**What to work on**. Copy out everything from the start of the data down to and including the line that contains "c''8-> d''16 gis''16( des''8)", leaving out the pictures.

**Provided data**.
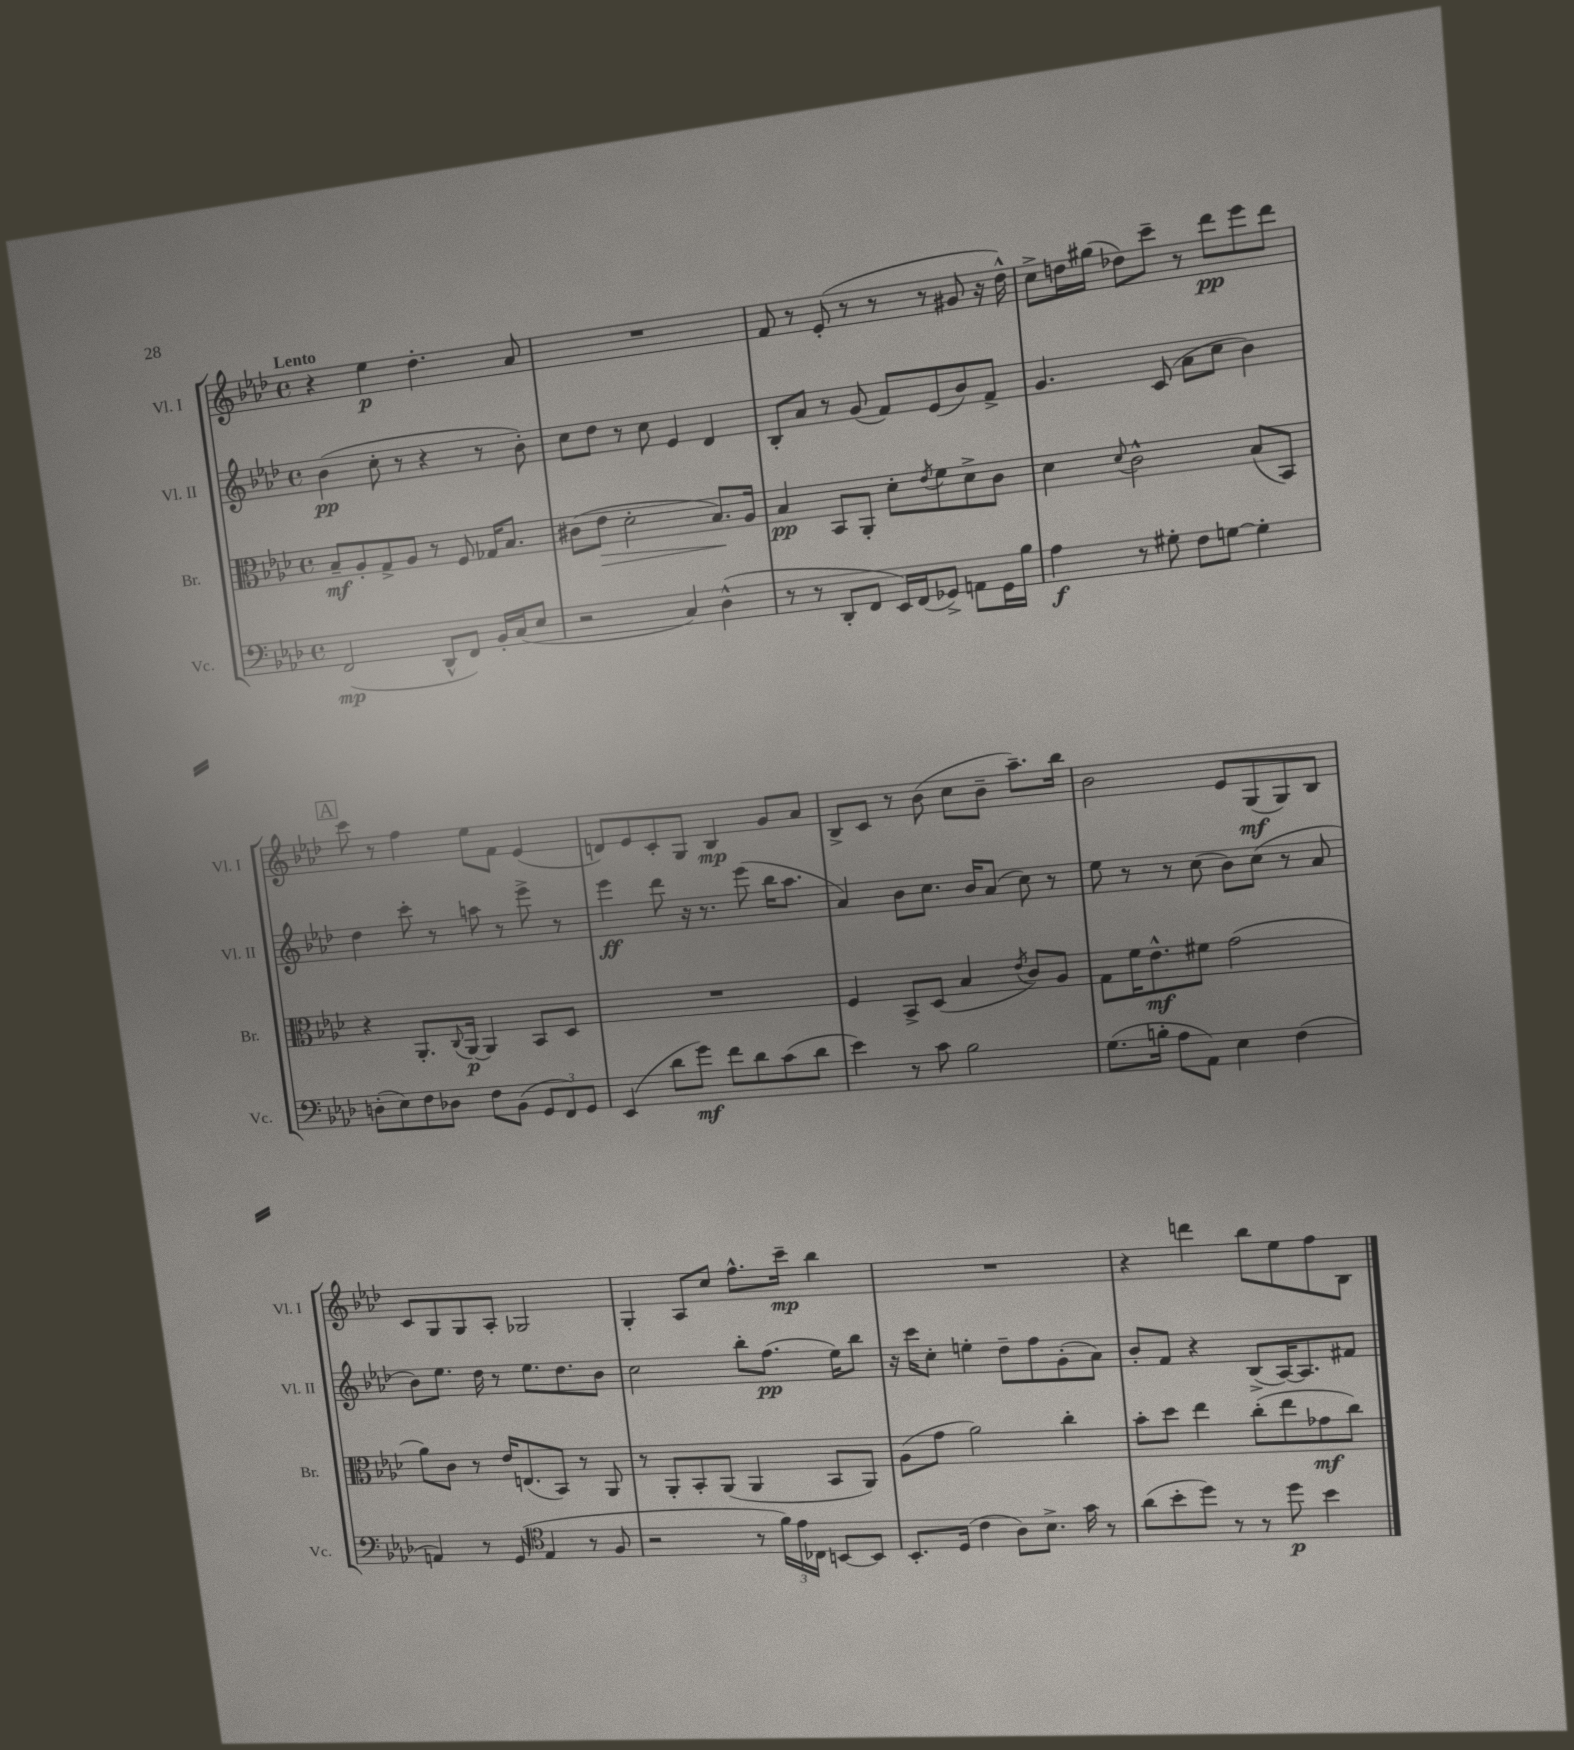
<<
\new StaffGroup <<
\new Staff = "s0" \with { instrumentName = "Vl. I" shortInstrumentName = "Vl. I" } {
    \clef treble \key aes \major \defaultTimeSignature \time 4/4 \tempo "Lento"
    r4 ees''4\p des''4.-. aes'8 |
    R1 |
    f'8 r8 ees'8-.( r8 r8 r8 gis'8 r16 des''16-^) |
    c''8-> d''16 gis''16( des''8) c'''8-- r8 des'''8\pp ees'''8 des'''8 |
    \mark \markup { \box "A" } c'''8 r8 f''4 ees''8 f'8 ees'4( |
    d'8) ees'8 c'8-. g8 bes4\mp g'8 aes'8 |
    bes8-> c'8 r8 bes'8( c''8 bes'8-- aes''8.--) bes''16 |
    bes'2 ees'8 g8\mf( g8) bes8 |
    c'8 g8 g8 aes8-. ges2 |
    g4-. aes8 c''8 f''8.-^ c'''16--\mp bes''4 |
    R1 |
    r4 d'''4 bes''8 ees''8 f''8 bes8 \bar "|." |
}
\new Staff = "s1" \with { instrumentName = "Vl. II" shortInstrumentName = "Vl. II" } {
    \clef treble \key aes \major \defaultTimeSignature \time 4/4
    bes'4\pp( c''8-. r8 r4 r8 bes'8-.) |
    c''8 des''8 r8 c''8 ees'4 des'4 |
    bes8-. aes'8 r8 g'8( f'8) ees'8( bes'8) f'8-> |
    g'4. c'8( aes'8 c''8 bes'4) |
    \mark \markup { \box "A" } des''4 c'''8-. r8 a''8 r8 ees'''8-> r8 |
    ees'''4\ff des'''8 r16 r8. ees'''8( bes''16 aes''8. |
    aes'4) bes'8 c''8. bes'16 aes'8( c''8) r8 |
    ees''8 r8 r8 c''8( bes'8) c''8( r8 aes'8 |
    bes'8) ees''8. des''16 r8 ees''8. des''8. bes'8 |
    c''2 bes''8-. f''8.\pp( ees''16) bes''8 |
    r16 c'''16 c''8-. e''4-. des''8-- f''8 g'8-.( aes'8) |
    bes'8-. f'8 r4 bes8->( aes16~) aes8. fis'8 \bar "|." |
}
\new Staff = "s2" \with { instrumentName = "Br." shortInstrumentName = "Br." } {
    \clef alto \key aes \major \defaultTimeSignature \time 4/4
    bes8--\mf aes8-. g8-> aes8 r8 f8 ges16 bes8. |
    cis'8( ees'8\> des'2-. bes8.\!) aes16 |
    bes4\pp bes,8 aes,8-. des'8-. \acciaccatura { ees'8 } f'8 des'8-> c'8 |
    des'4 \appoggiatura { des'8 } c'2-^ bes8( bes,8) |
    \mark \markup { \box "A" } r4 aes,8.-. \appoggiatura { c8 } aes,16~\p aes,4 bes,8 des8 |
    R1 |
    f4 bes,8-> des8( bes4 \acciaccatura { ees'8 } c'8) aes8 |
    g8 f'16 ees'8.-^\mf fis'8 g'2( |
    aes'8) c'8 r8 ees'16 e8.( bes,8) r8 aes,8 |
    r8 aes,8-. bes,8-. aes,8( aes,4 bes,8 aes,8) |
    aes8( g'8 aes'2) c''4-. |
    bes'8-. des''8 ees''4 c''8-.( ees''8 ges'8\mf c''8) \bar "|." |
}
\new Staff = "s3" \with { instrumentName = "Vc." shortInstrumentName = "Vc." } {
    \clef bass \key aes \major \defaultTimeSignature \time 4/4
    f,2\mp( des,8-^ f,8) bes,16-. c16( ees8 |
    r2 c4) des4-^( |
    r8 r8 des,8-. f,8 ees,16) f,16( ges,8->) a,8 ges,16 bes16 |
    aes4\f r8 gis8-. f8 g8~ g4-. |
    \mark \markup { \box "A" } d8-.( ees8) f8 des8 f8 bes,8( \tuplet 3/2 { g,8 f,8) g,8 } |
    ees,4( des'8 g'8\mf) f'8 des'8 c'8( des'8 |
    ees'4) r8 c'8 bes2 |
    g8.( b16-. aes8 aes,8) ees4 f4( |
    a,4) r8 g,8( \clef tenor ees4 r8 f8 |
    r2 r8 \tuplet 3/2 { f'16) ees'16 ces16 } b,8~ b,8 |
    bes,8.-. des16( c'4 aes8) bes8.-> g'16 r8 |
    aes'8( bes'8-. des''8) r8 r8 des''8\p bes'4 \bar "|." |
}
>>
>>
\layout { \context { \Score \remove "Bar_number_engraver" } }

**Output for this task**.
<<
\new StaffGroup <<
\new Staff = "s0" \with { instrumentName = "Vl. I" shortInstrumentName = "Vl. I" } {
    \clef treble \key aes \major \defaultTimeSignature \time 4/4 \tempo "Lento"
    r4 ees''4\p des''4.-. aes'8 |
    R1 |
    f'8 r8 ees'8-.( r8 r8 r8 gis'8 r16 des''16-^) |
    c''8-> d''16 gis''16( des''8) c'''8-- r8 des'''8\pp ees'''8 des'''8 |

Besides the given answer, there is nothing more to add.